Task inputs.
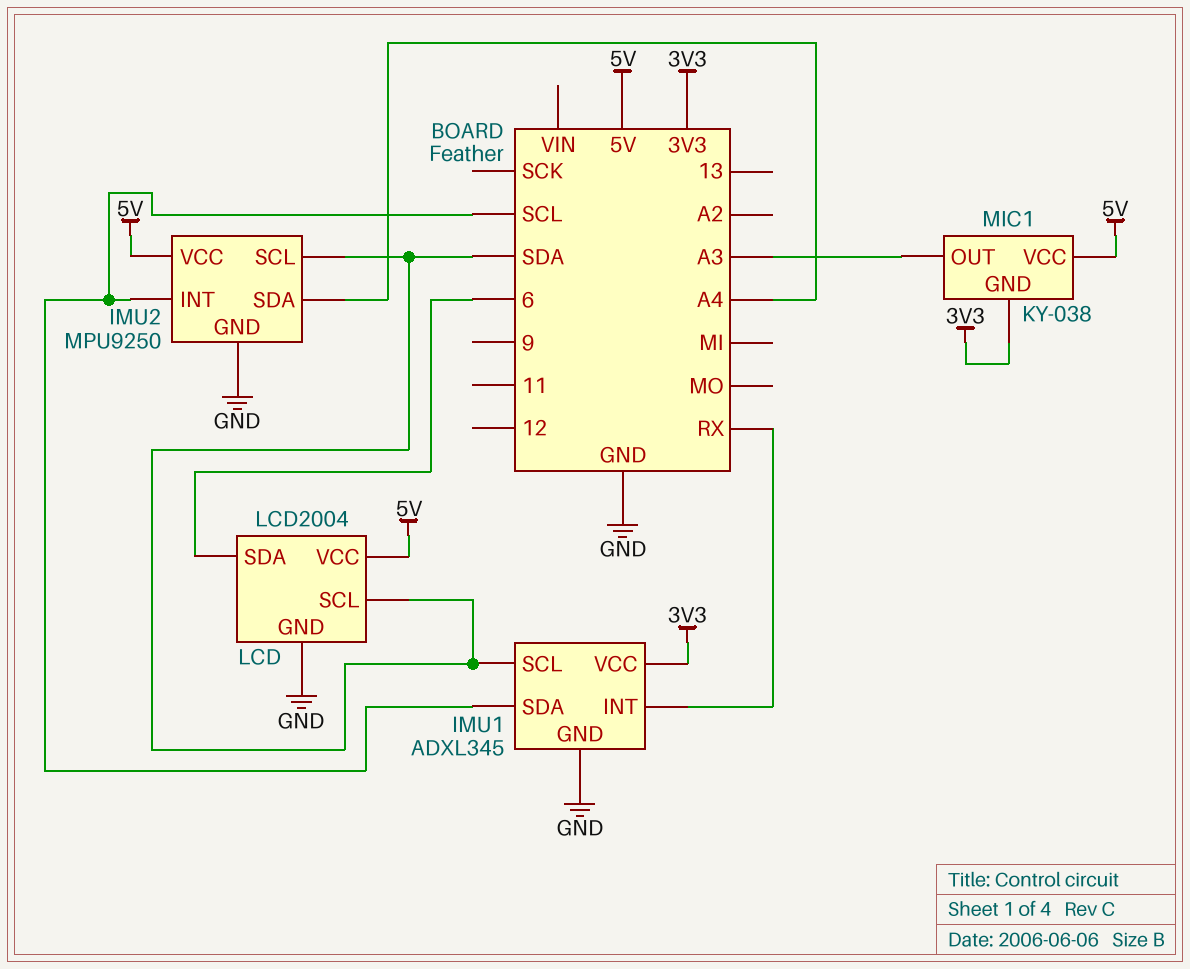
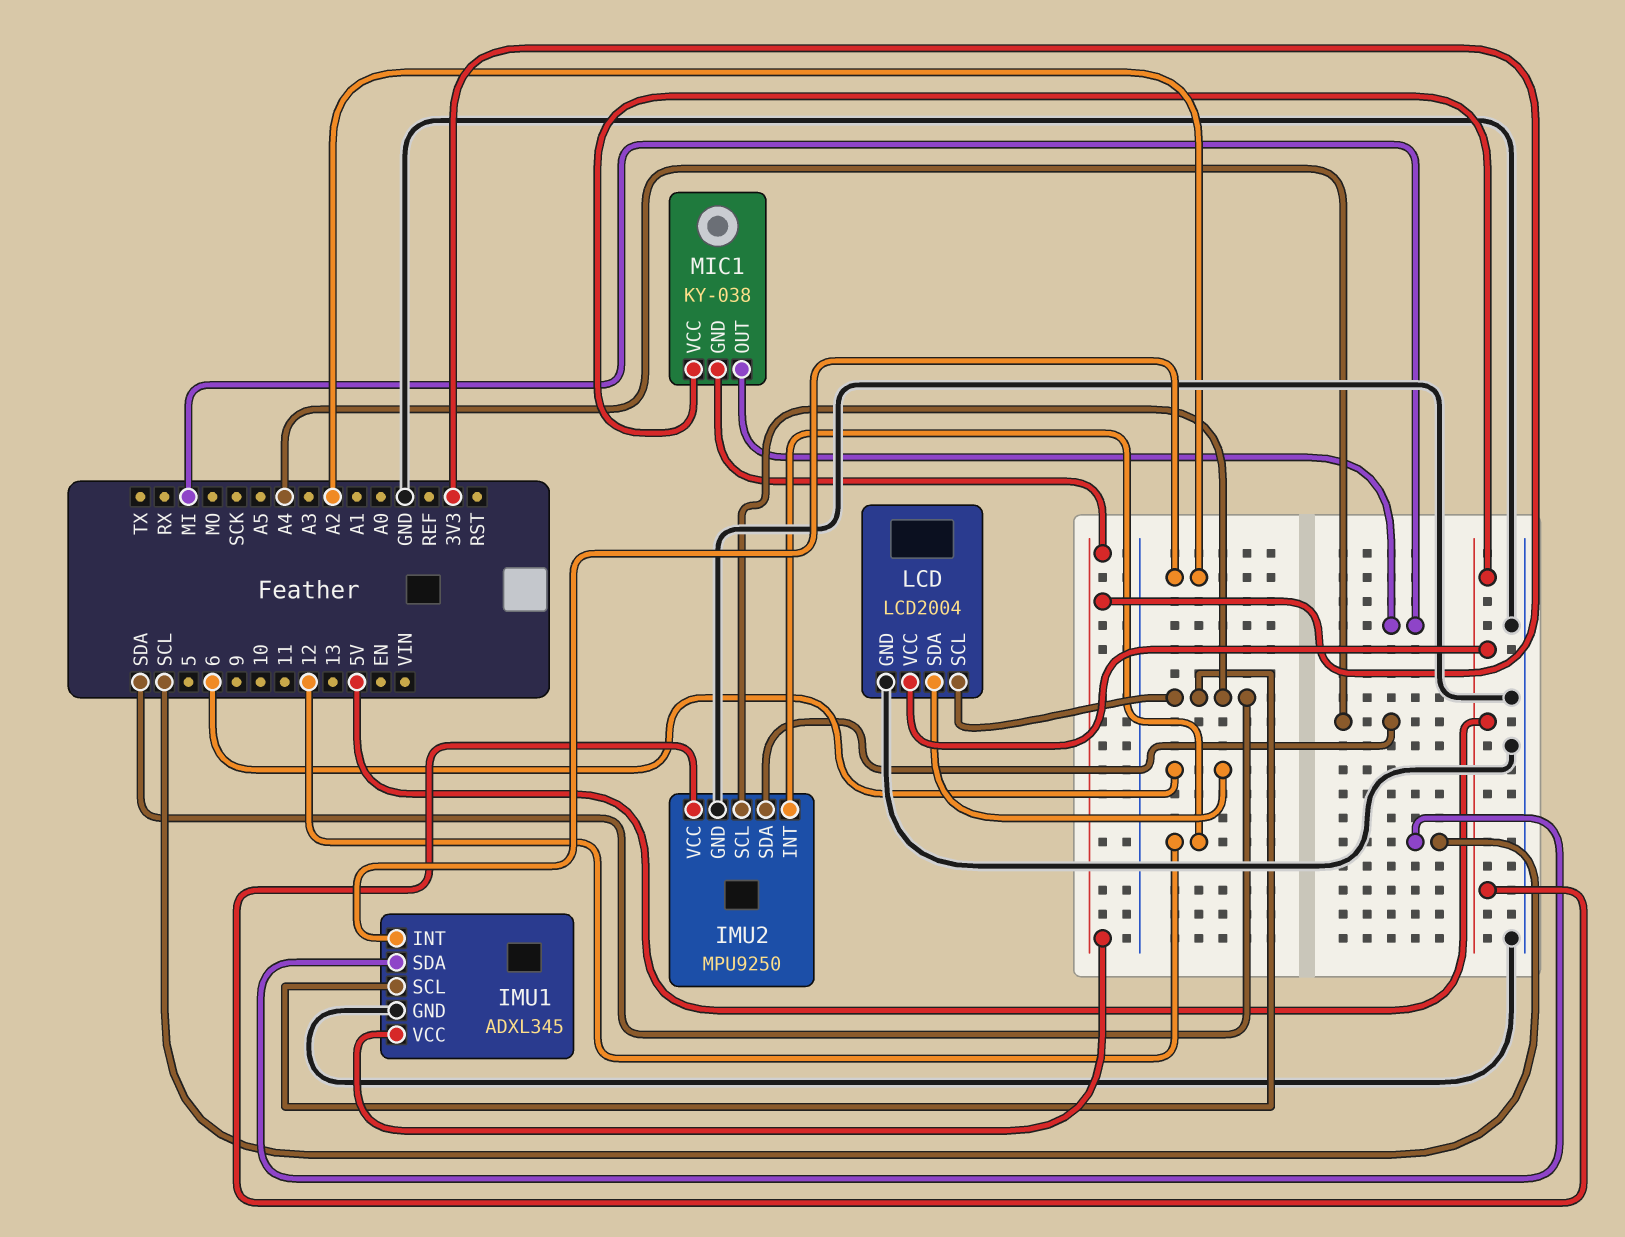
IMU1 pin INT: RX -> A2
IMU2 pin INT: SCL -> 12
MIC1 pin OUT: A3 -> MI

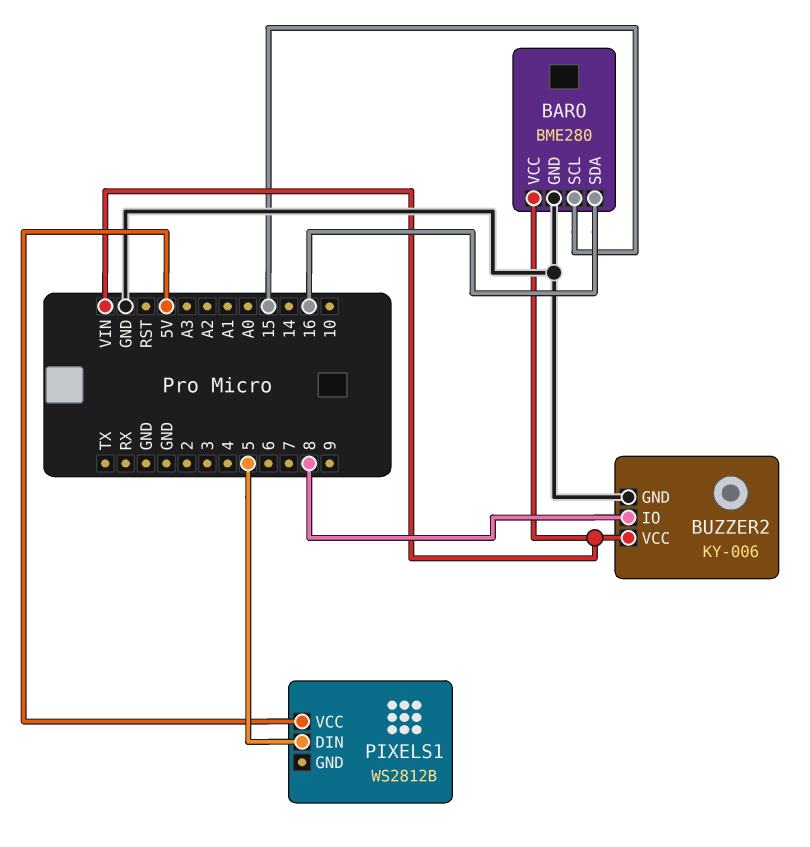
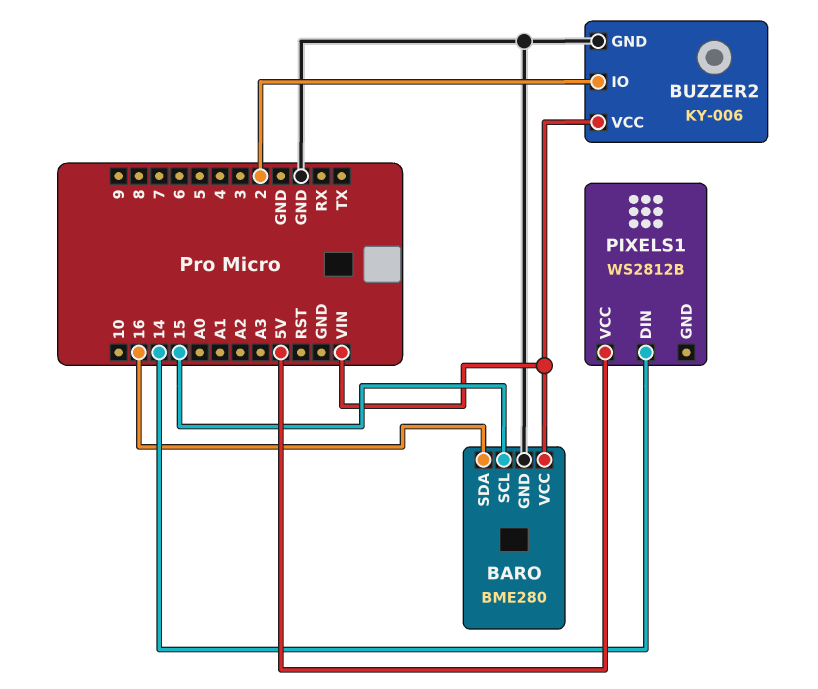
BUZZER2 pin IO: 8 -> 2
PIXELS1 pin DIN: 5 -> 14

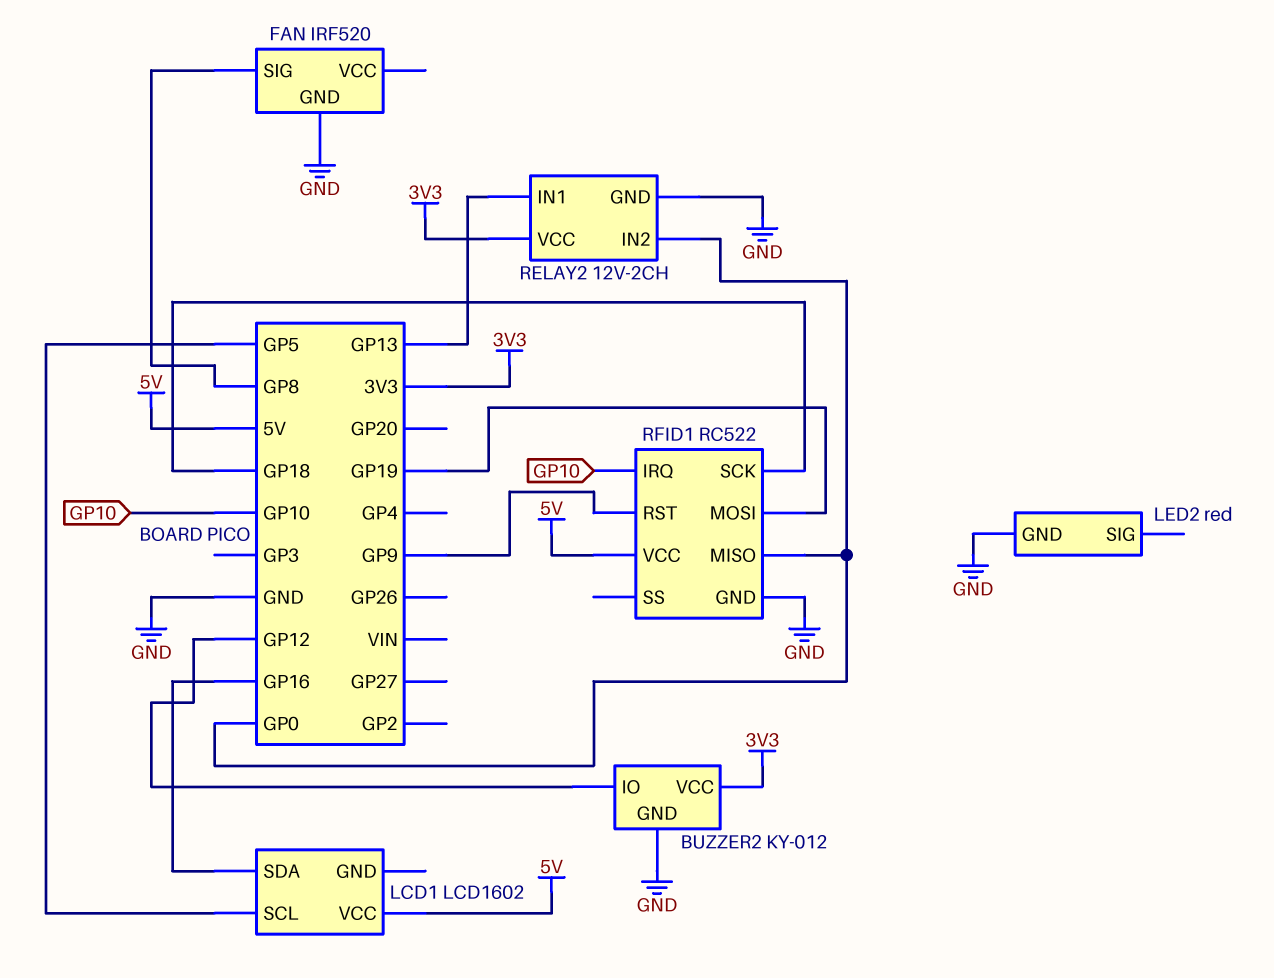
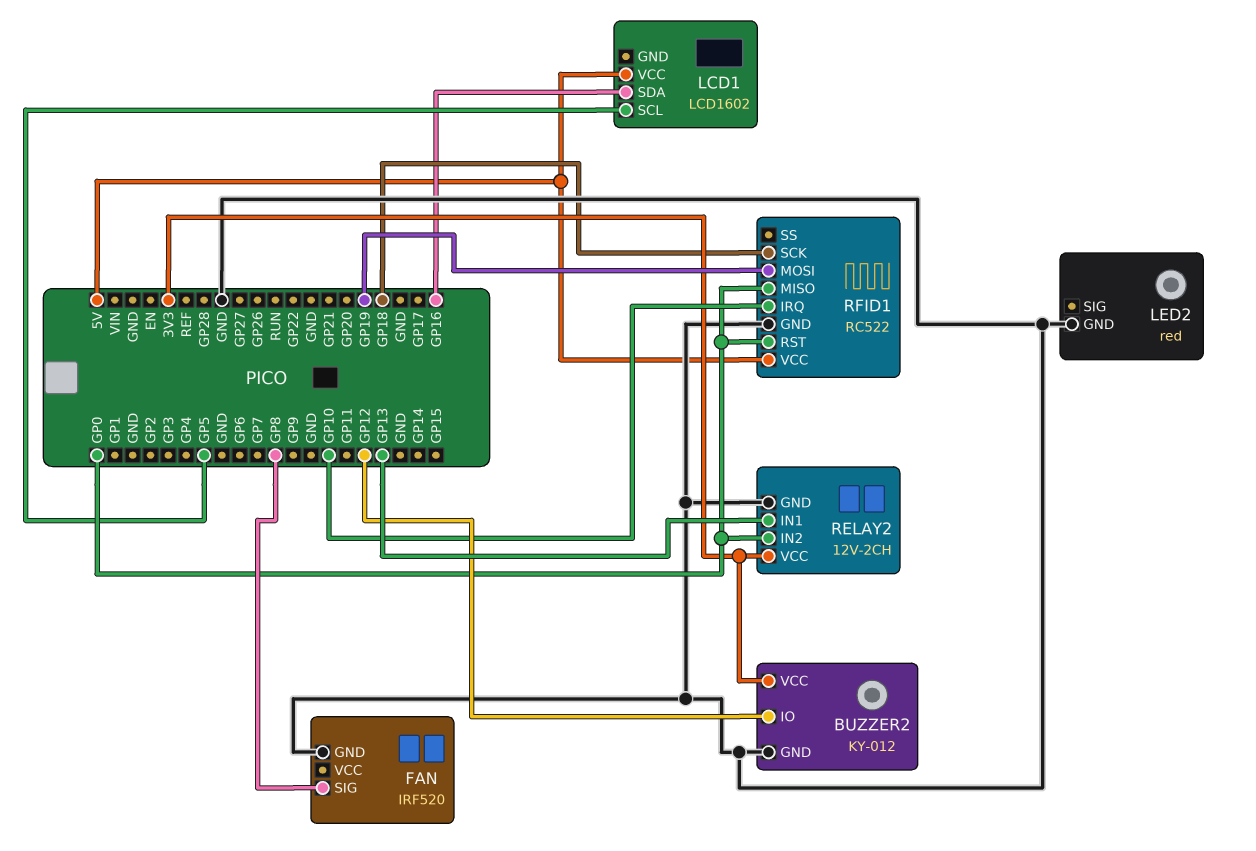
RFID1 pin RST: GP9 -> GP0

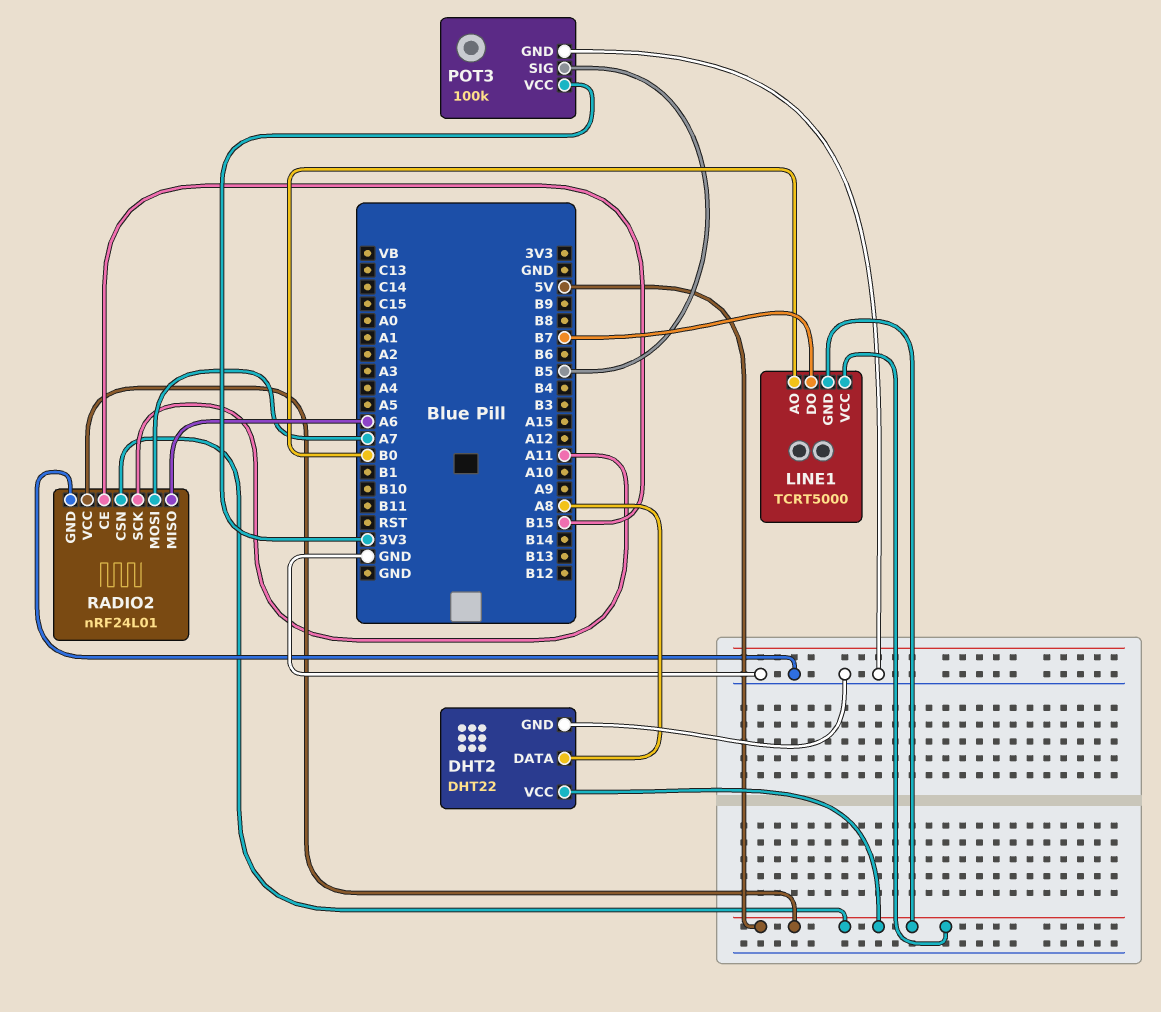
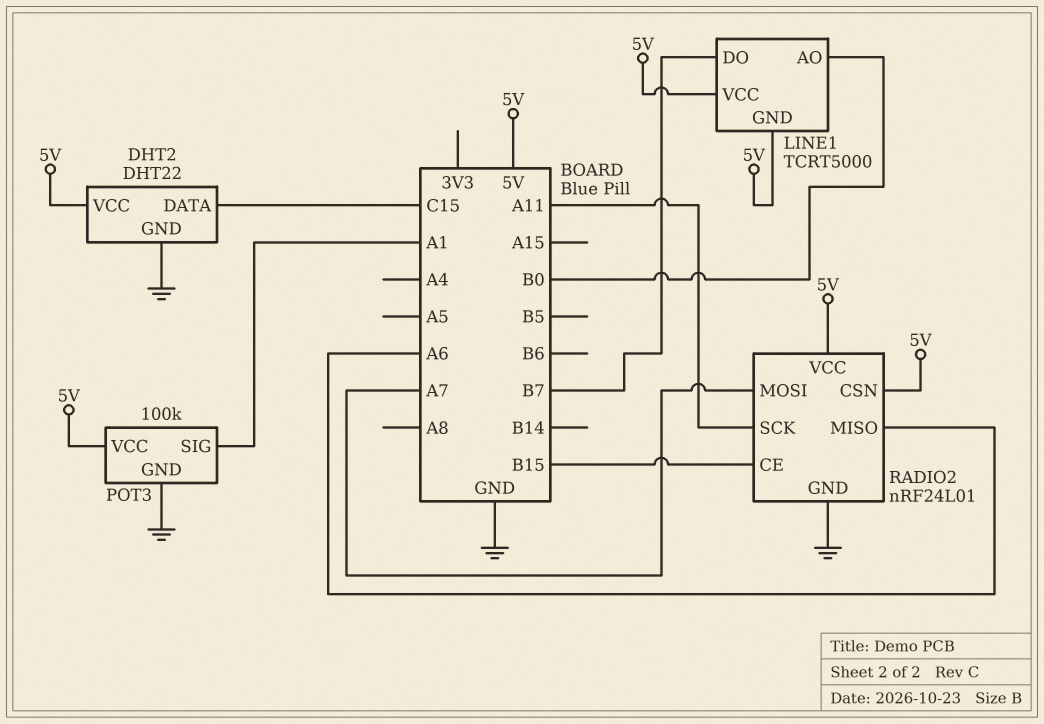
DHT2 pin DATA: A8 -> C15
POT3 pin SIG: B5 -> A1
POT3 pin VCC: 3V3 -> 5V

Instructions to follow. Output only the lines from the line that contains "BUZZER2 pin IO: 8 -> 2" through the end of the material, both ends included, and skip every picture.

Output below.
BUZZER2 pin IO: 8 -> 2
PIXELS1 pin DIN: 5 -> 14

RFID1 pin RST: GP9 -> GP0

DHT2 pin DATA: A8 -> C15
POT3 pin SIG: B5 -> A1
POT3 pin VCC: 3V3 -> 5V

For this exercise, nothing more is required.